◆ DIRECTIONS: Beginning at the line that contains "YellowMushroom (325, 234, 425, 338)", repeat every line of the listing exactly through the final one.

◆ SUPPLIED INFORMATION:
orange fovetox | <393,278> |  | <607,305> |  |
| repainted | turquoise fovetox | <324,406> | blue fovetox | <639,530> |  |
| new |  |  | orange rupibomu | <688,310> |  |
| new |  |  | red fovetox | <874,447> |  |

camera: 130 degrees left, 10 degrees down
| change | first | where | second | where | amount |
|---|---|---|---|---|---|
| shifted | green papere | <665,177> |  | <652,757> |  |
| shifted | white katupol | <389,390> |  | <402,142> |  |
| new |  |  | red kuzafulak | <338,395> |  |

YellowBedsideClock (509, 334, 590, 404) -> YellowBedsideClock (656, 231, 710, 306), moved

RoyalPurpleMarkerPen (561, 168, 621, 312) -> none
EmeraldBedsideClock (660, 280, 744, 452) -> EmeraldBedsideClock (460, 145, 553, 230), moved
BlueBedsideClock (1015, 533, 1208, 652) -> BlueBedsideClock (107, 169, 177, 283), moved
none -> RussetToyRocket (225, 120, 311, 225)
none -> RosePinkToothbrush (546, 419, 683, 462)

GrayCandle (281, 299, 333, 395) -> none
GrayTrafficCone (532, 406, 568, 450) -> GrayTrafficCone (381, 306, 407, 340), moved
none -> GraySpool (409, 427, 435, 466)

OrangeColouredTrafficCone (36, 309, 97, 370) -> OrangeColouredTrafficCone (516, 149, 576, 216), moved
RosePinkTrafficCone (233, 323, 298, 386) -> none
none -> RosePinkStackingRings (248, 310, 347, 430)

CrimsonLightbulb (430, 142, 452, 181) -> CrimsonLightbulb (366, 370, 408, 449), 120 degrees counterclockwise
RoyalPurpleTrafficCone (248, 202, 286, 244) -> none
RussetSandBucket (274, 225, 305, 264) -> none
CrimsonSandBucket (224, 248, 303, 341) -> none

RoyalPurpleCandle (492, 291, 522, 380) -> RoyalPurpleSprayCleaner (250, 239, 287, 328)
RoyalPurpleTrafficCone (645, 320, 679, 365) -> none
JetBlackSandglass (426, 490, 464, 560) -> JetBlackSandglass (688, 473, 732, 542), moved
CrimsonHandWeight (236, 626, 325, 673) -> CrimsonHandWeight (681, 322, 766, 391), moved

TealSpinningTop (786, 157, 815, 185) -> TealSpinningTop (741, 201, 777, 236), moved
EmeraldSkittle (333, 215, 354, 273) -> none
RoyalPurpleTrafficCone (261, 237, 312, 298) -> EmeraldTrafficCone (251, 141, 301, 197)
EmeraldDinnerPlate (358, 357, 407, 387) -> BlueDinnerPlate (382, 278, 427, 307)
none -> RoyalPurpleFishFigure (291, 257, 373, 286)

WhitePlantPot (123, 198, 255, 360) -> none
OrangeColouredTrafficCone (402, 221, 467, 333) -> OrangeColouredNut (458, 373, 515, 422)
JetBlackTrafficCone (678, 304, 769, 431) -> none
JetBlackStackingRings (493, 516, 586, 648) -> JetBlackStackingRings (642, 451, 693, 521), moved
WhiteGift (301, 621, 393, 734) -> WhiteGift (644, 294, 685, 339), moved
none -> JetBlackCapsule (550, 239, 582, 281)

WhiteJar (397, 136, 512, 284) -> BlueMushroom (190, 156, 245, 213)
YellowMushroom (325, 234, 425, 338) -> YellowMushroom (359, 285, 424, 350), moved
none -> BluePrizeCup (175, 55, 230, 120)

◆ YOUR SOLUTION:
YellowMushroom (325, 234, 425, 338) -> YellowMushroom (359, 285, 424, 350), moved
none -> BluePrizeCup (175, 55, 230, 120)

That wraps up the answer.